WORK ORDER ::
All of the data, except its images, should be set down exactly as it appears.
────────────────────
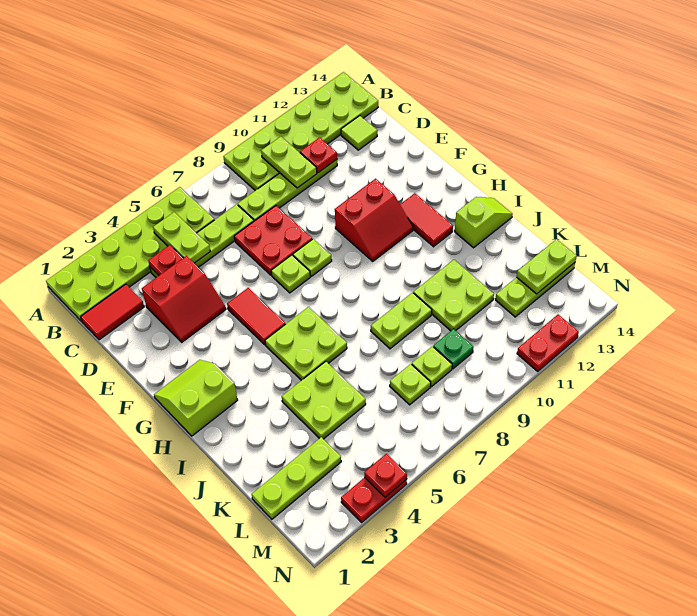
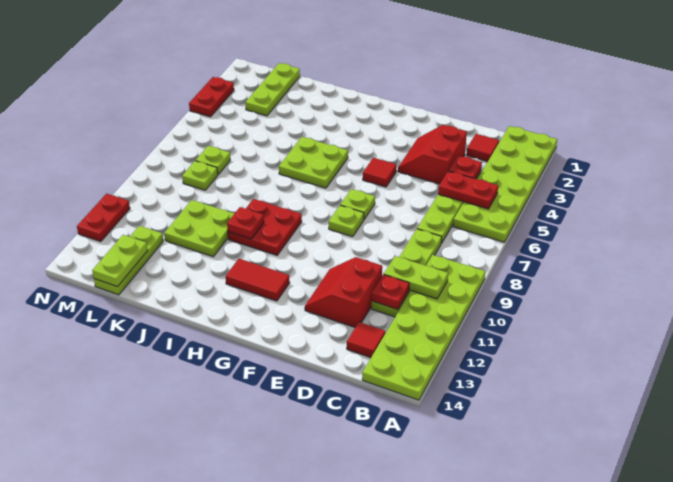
lime plate B5:C5 level 2 -> red plate B5:C5 level 2
red tile C1:C2 level 1 -> red tile C2 level 1
lime tile C13 level 1 -> red tile C13 level 1
red plate D7:E8 level 1 -> red plate H9:I10 level 1
red tile F5:G5 level 1 -> red tile F5 level 1
red slope F10:G11 level 1 top F -> red slope D11:E12 level 1 top D
lime slope G1:H2 level 1 top H -> none
lime slope I13:I14 level 1 top 13 -> none
lime plate J4:K5 level 1 -> none
lime plate J8:J9 level 1 -> none
green plate L9 level 1 -> none
red plate N4 level 2 -> red plate I10 level 2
────────────────────
RESPONSE TO THE EXERCISE ::
lime plate B5:C5 level 2 -> red plate B5:C5 level 2
red tile C1:C2 level 1 -> red tile C2 level 1
lime tile C13 level 1 -> red tile C13 level 1
red plate D7:E8 level 1 -> red plate H9:I10 level 1
red tile F5:G5 level 1 -> red tile F5 level 1
red slope F10:G11 level 1 top F -> red slope D11:E12 level 1 top D
lime slope G1:H2 level 1 top H -> none
lime slope I13:I14 level 1 top 13 -> none
lime plate J4:K5 level 1 -> none
lime plate J8:J9 level 1 -> none
green plate L9 level 1 -> none
red plate N4 level 2 -> red plate I10 level 2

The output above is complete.